**Directions for this task**
Give back the records below verbatim, please, but without a single image.

**Exercise inputs**
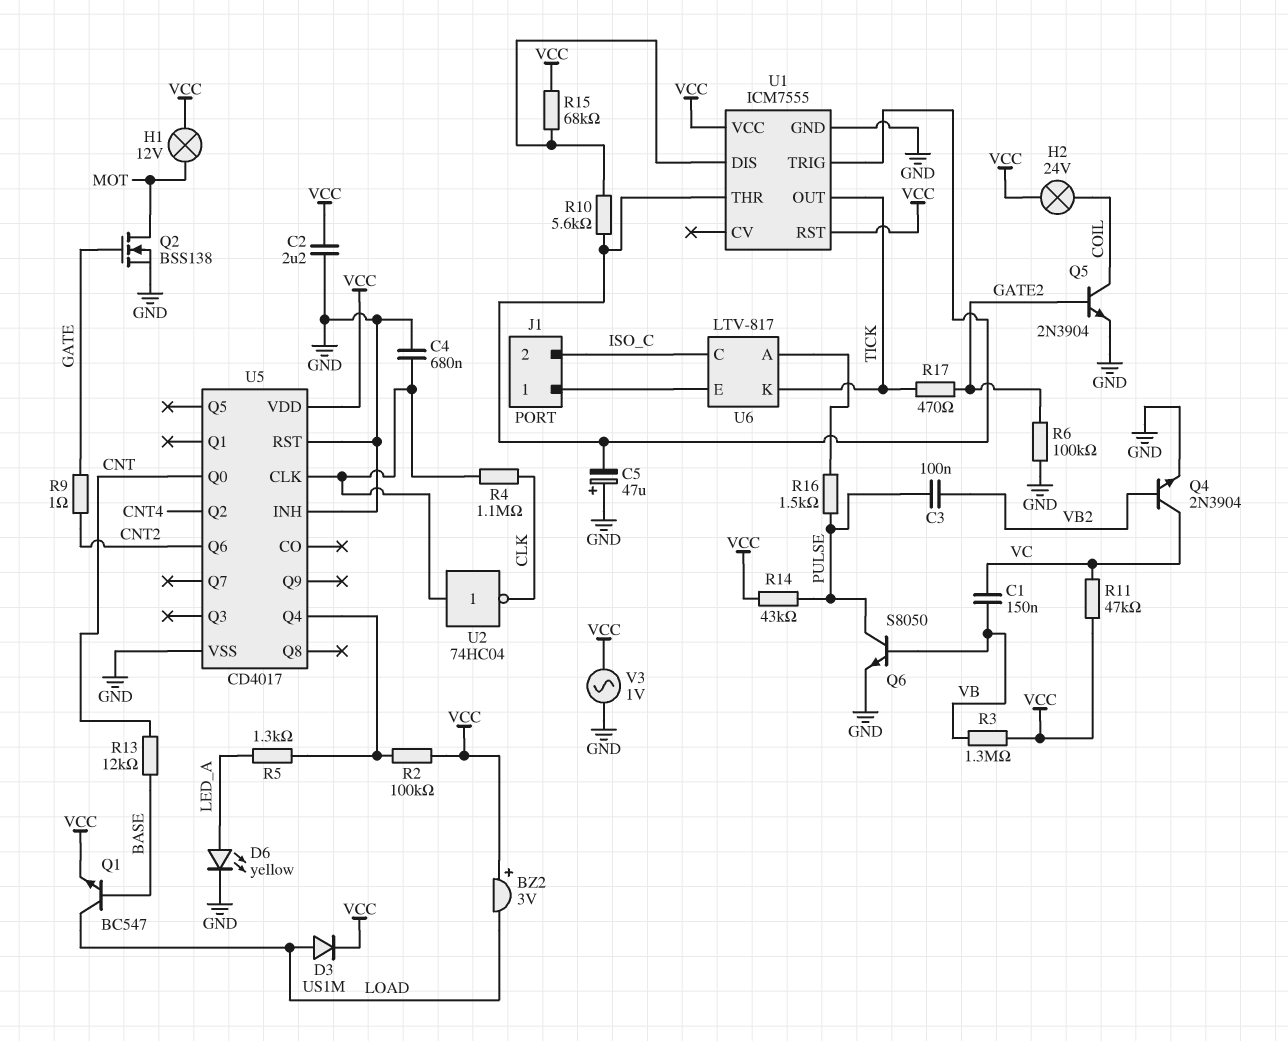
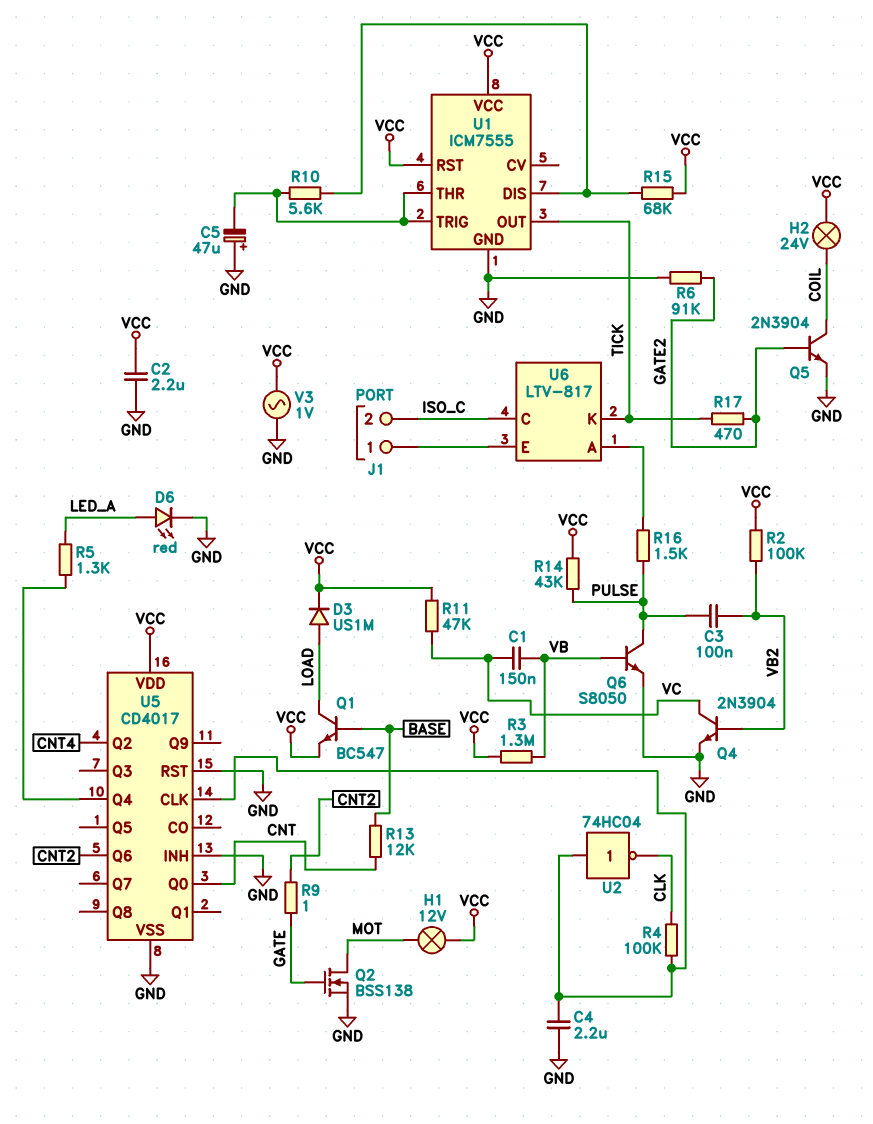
BZ2: buzzer 3V (plus VCC, minus LOAD) -> none
C4: 680nF (GND, U5/CLK) -> 2.2uF (GND, U5/CLK)
D6: LED yellow (A LED_A, K GND) -> LED red (A LED_A, K GND)
R2: 100k (U5/Q4, VCC) -> 100k (VB2, VCC)
R4: 1.1M (CLK, U5/CLK) -> 100k (CLK, U5/CLK)
R6: 100k (GATE2, GND) -> 91k (GATE2, GND)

**Solution**
BZ2: buzzer 3V (plus VCC, minus LOAD) -> none
C4: 680nF (GND, U5/CLK) -> 2.2uF (GND, U5/CLK)
D6: LED yellow (A LED_A, K GND) -> LED red (A LED_A, K GND)
R2: 100k (U5/Q4, VCC) -> 100k (VB2, VCC)
R4: 1.1M (CLK, U5/CLK) -> 100k (CLK, U5/CLK)
R6: 100k (GATE2, GND) -> 91k (GATE2, GND)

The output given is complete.